- Required work -
The lines to copy run from the one containing "P2 pin 1: GND -> PWR_IN" to the last line of the entries; output those lines exactly and only them, without pictures.

(Change detection data)
※
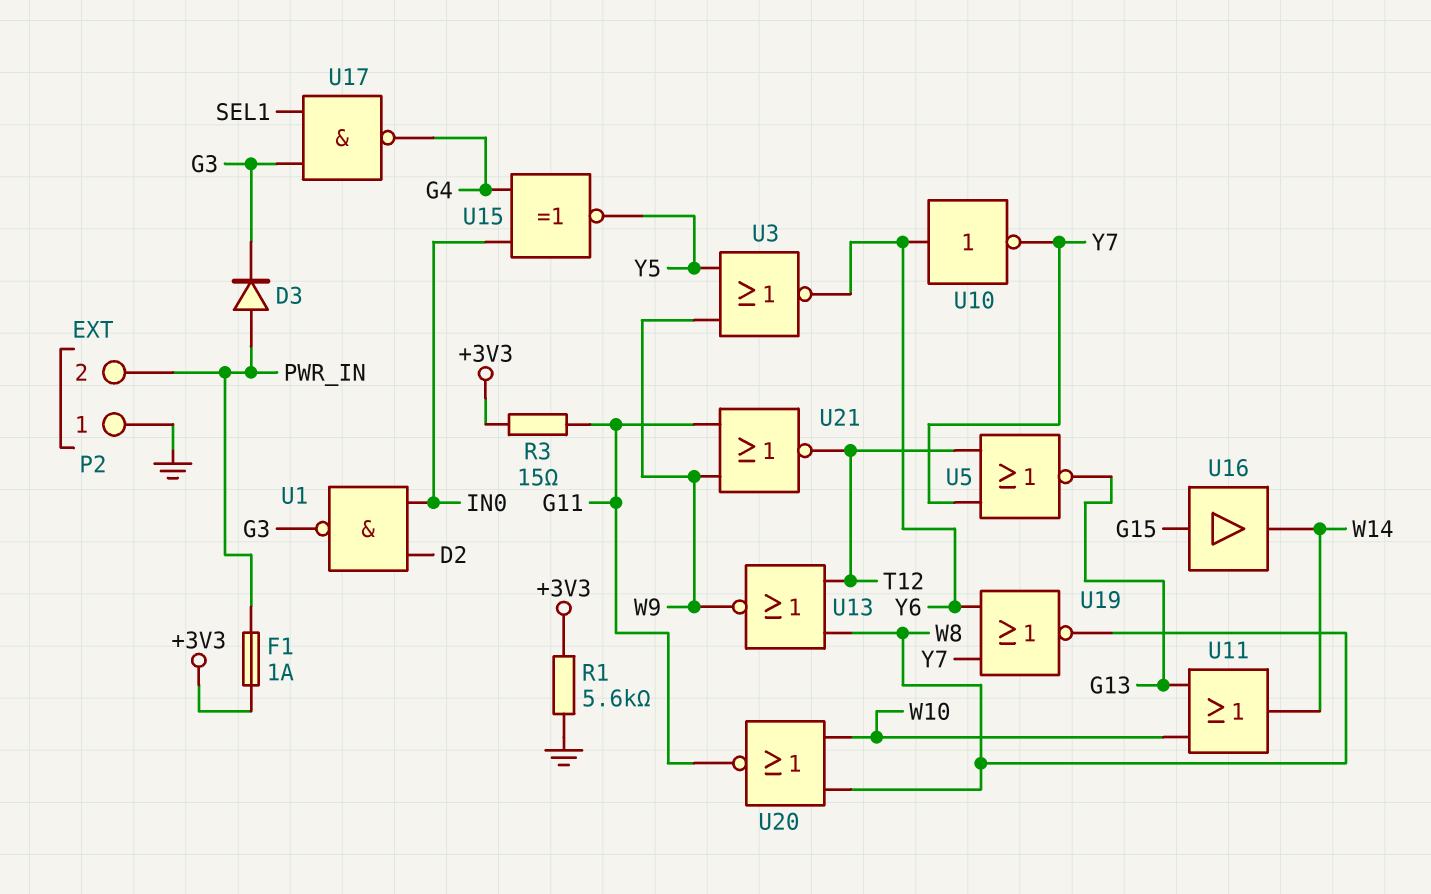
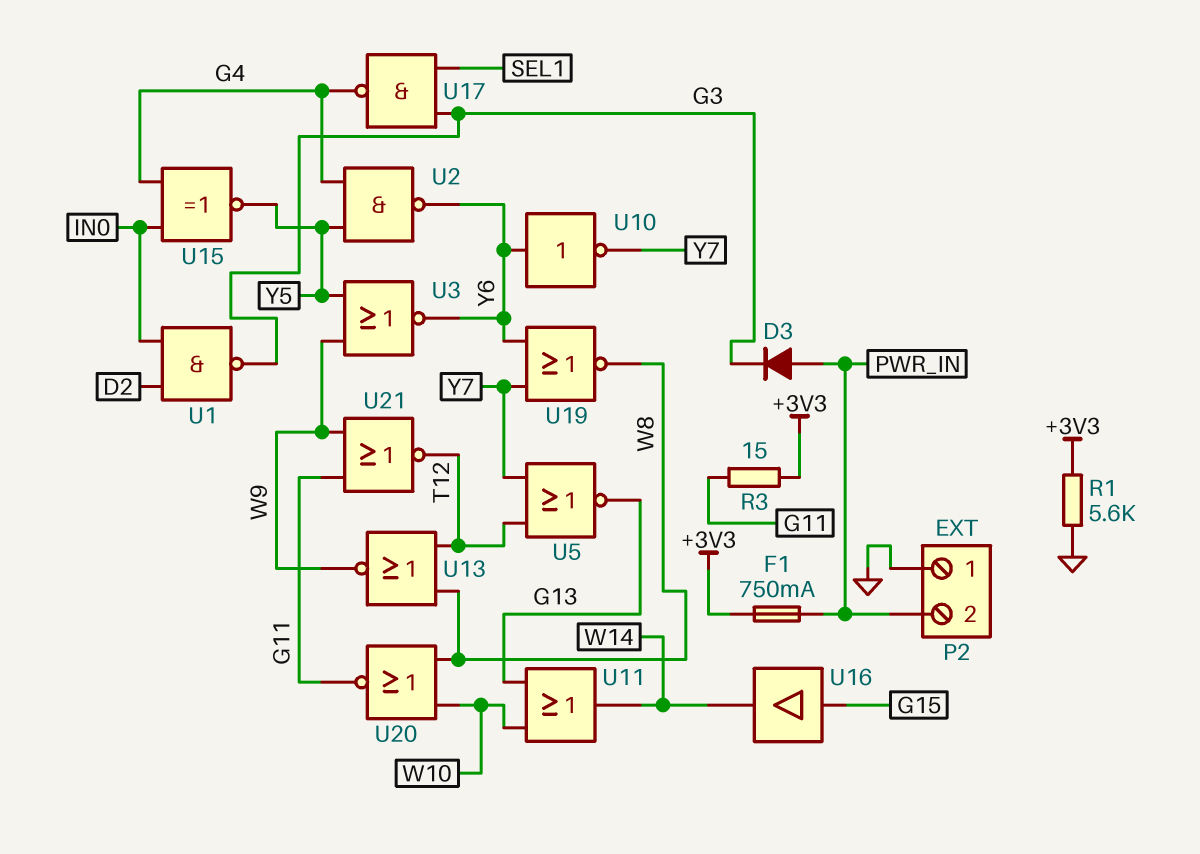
F1: 1A (+3V3, PWR_IN) -> 750mA (+3V3, PWR_IN)
U2: none -> NAND (in G4, in Y5, out Y6)

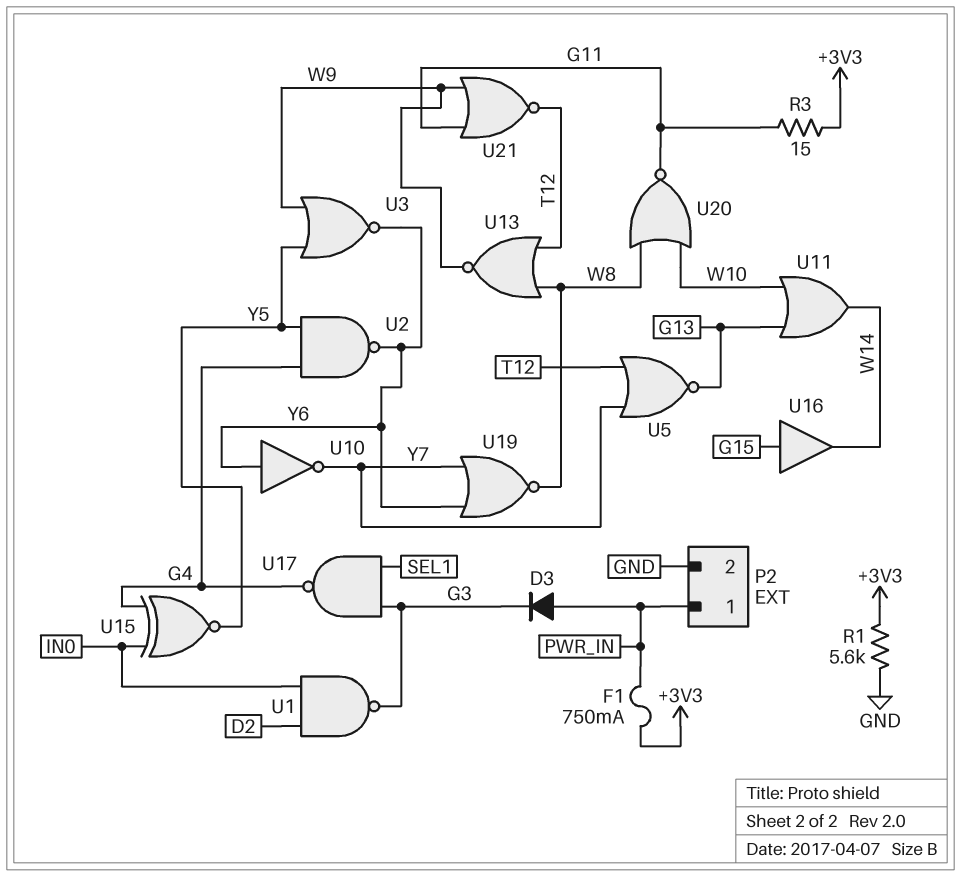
P2 pin 1: GND -> PWR_IN
P2 pin 2: PWR_IN -> GND

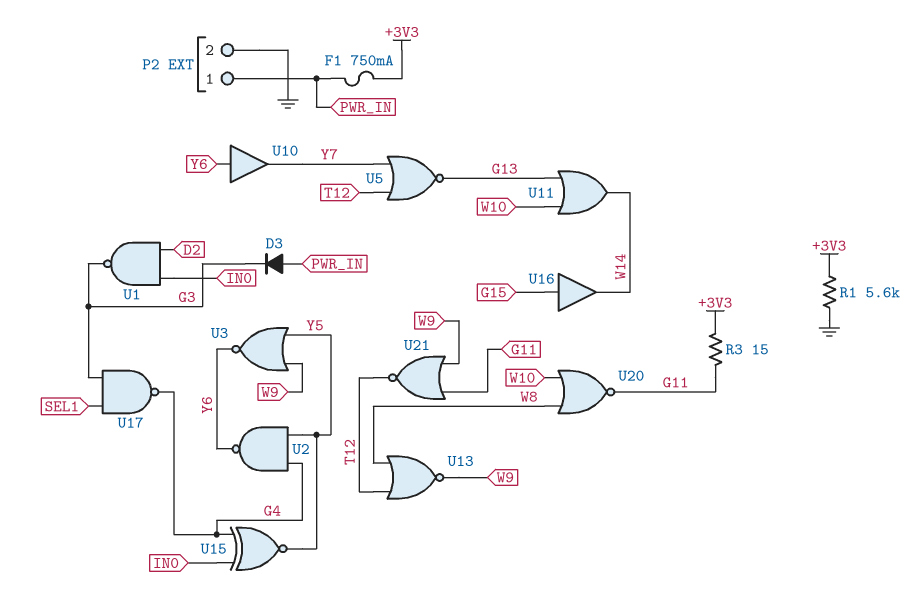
U10: NOT (in Y6, out Y7) -> buffer (in Y6, out Y7)
U19: NOR (in Y6, in Y7, out W8) -> none

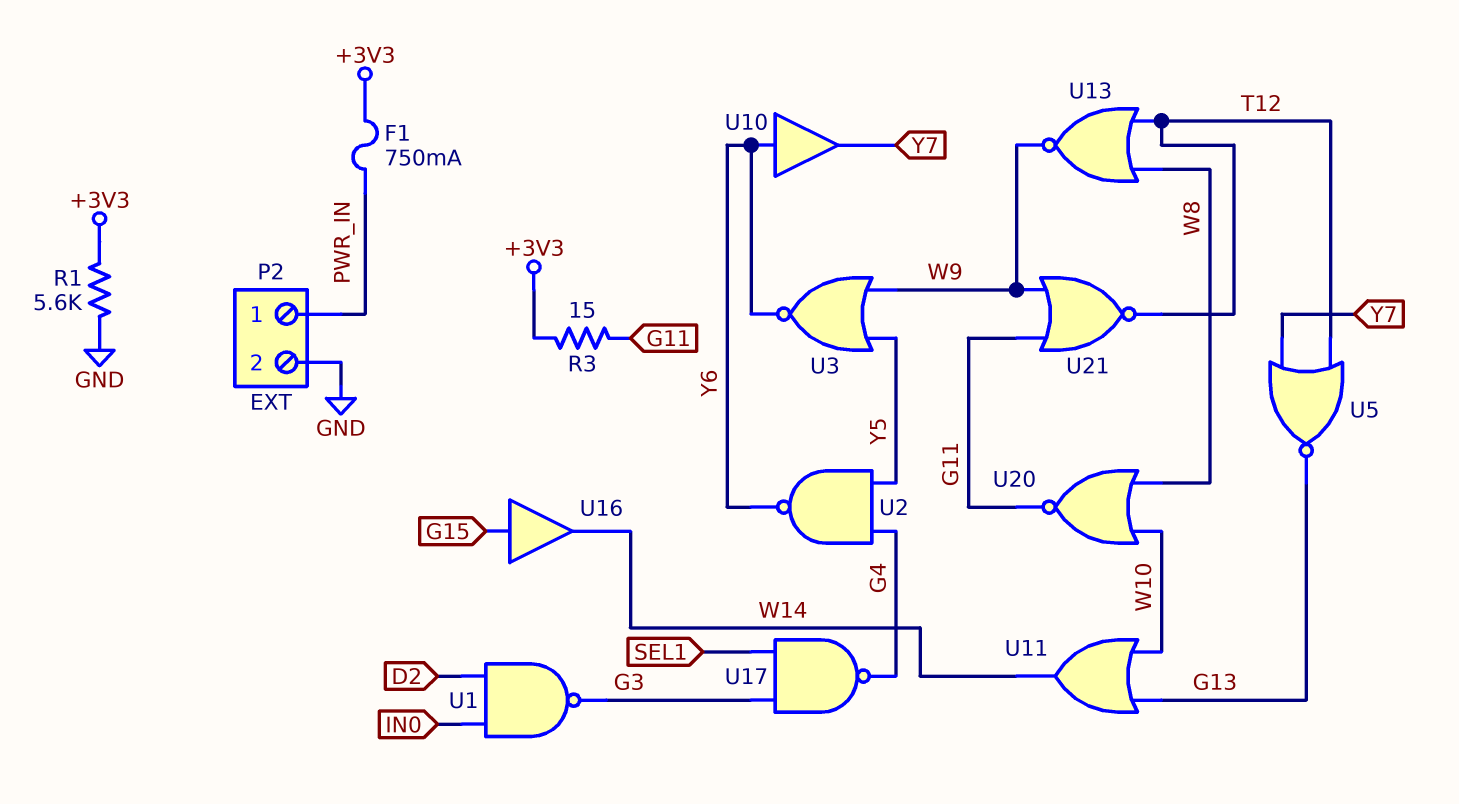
D3: diode (A PWR_IN, K G3) -> none
U15: XNOR (in G4, in IN0, out Y5) -> none

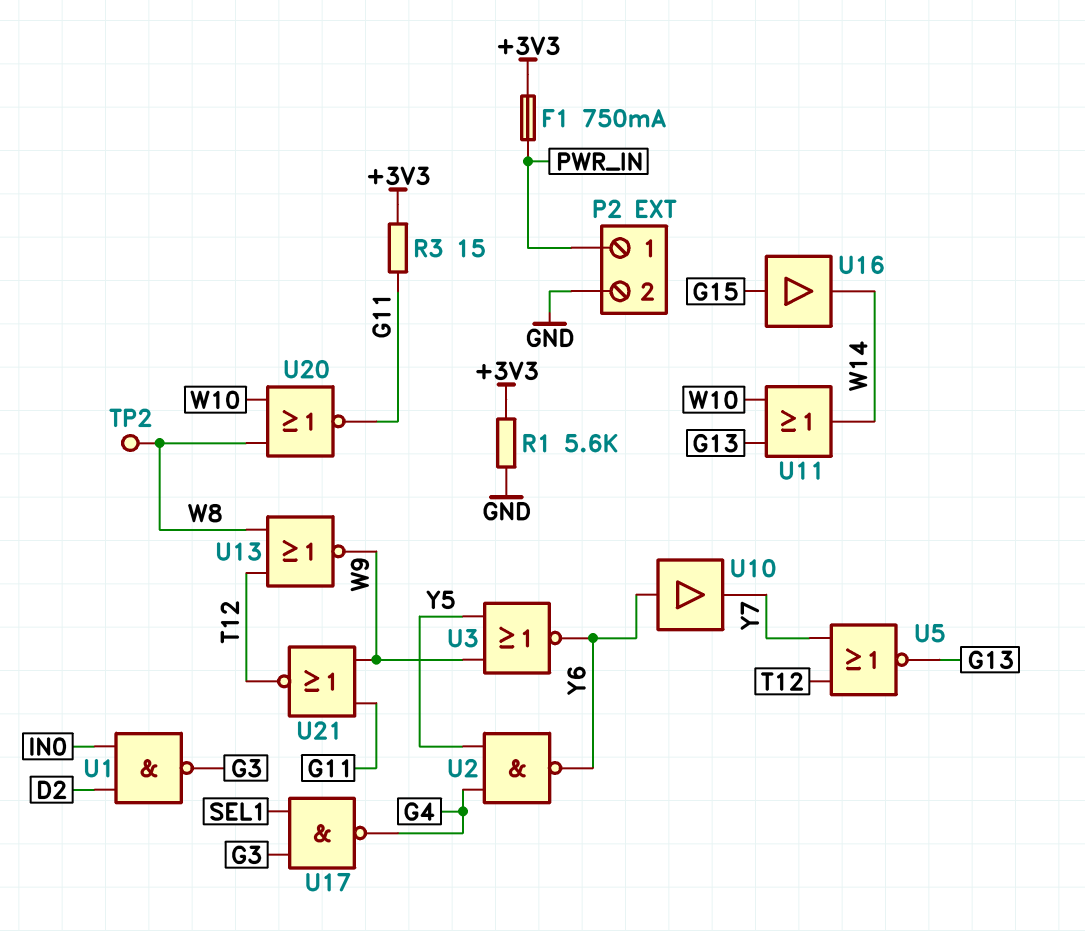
TP2: none -> test point (W8)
※
- Expected answer -
P2 pin 1: GND -> PWR_IN
P2 pin 2: PWR_IN -> GND

U10: NOT (in Y6, out Y7) -> buffer (in Y6, out Y7)
U19: NOR (in Y6, in Y7, out W8) -> none

D3: diode (A PWR_IN, K G3) -> none
U15: XNOR (in G4, in IN0, out Y5) -> none

TP2: none -> test point (W8)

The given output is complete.